⟨

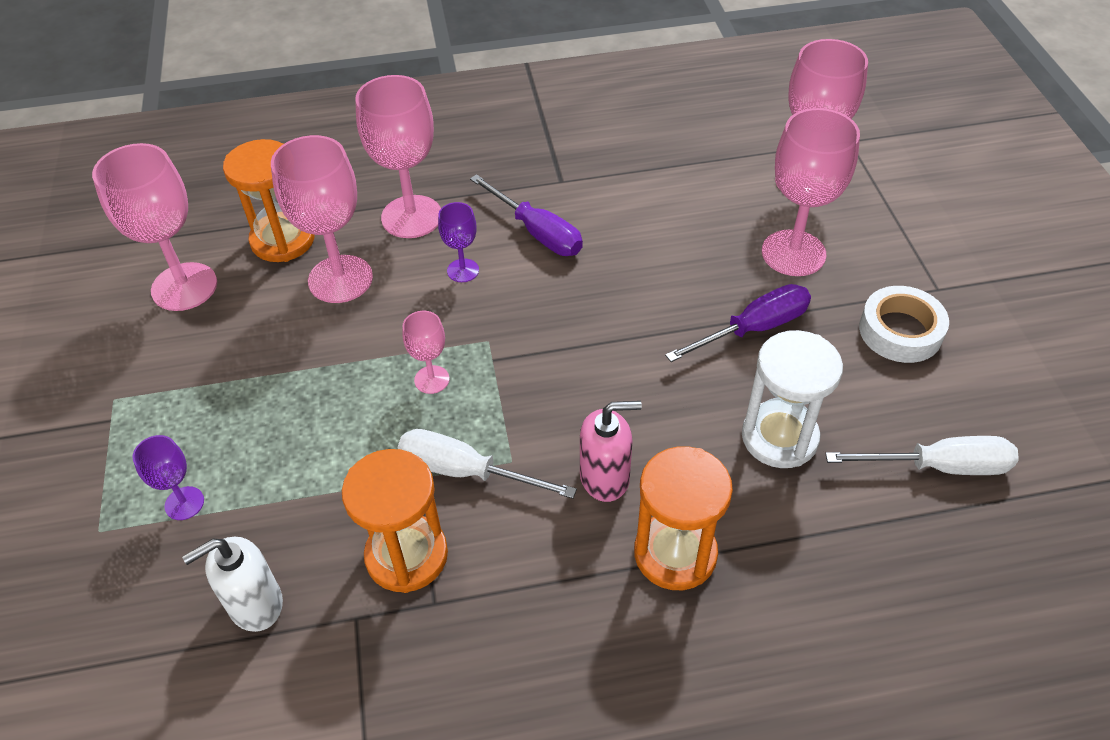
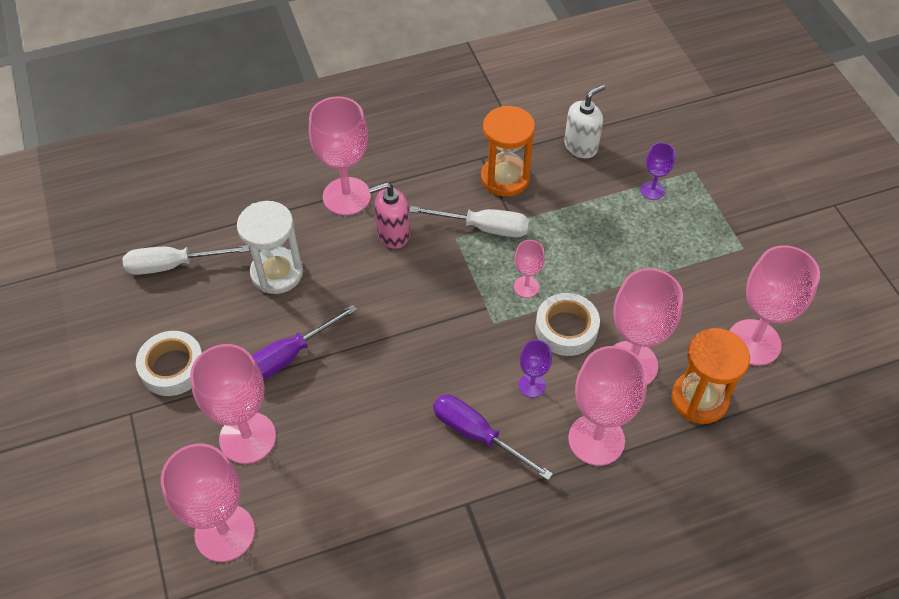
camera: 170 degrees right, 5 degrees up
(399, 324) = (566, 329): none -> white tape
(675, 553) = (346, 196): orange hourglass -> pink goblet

⟩
⟨

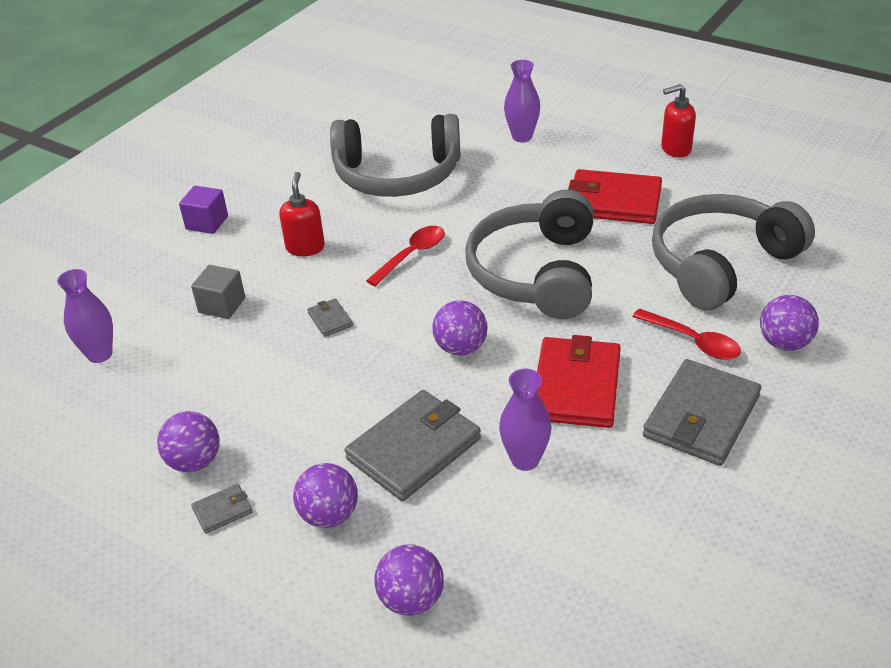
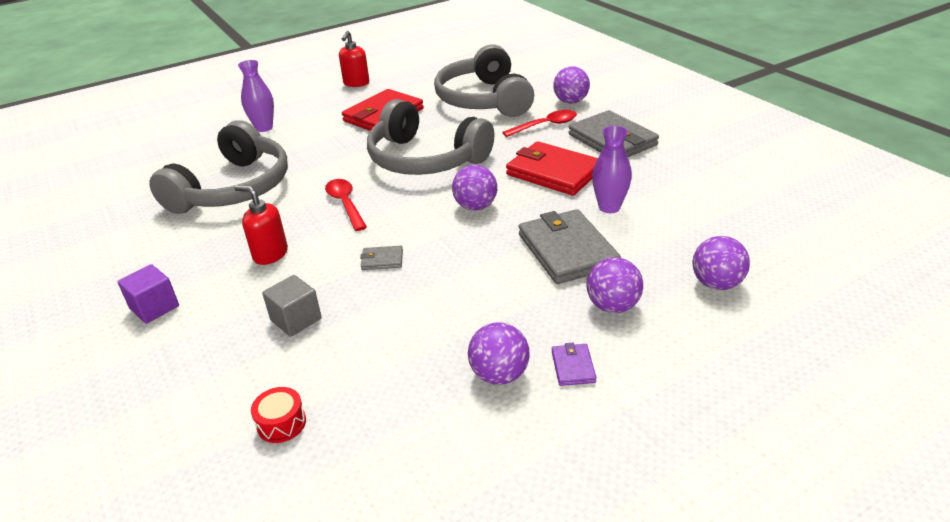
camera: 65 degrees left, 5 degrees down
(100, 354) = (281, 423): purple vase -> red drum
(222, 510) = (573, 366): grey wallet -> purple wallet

⟩

### THE TASK
Go through the listing, find each line with the word "camera", and copy it.

### EXERCISE RESULT
camera: 170 degrees right, 5 degrees up
camera: 65 degrees left, 5 degrees down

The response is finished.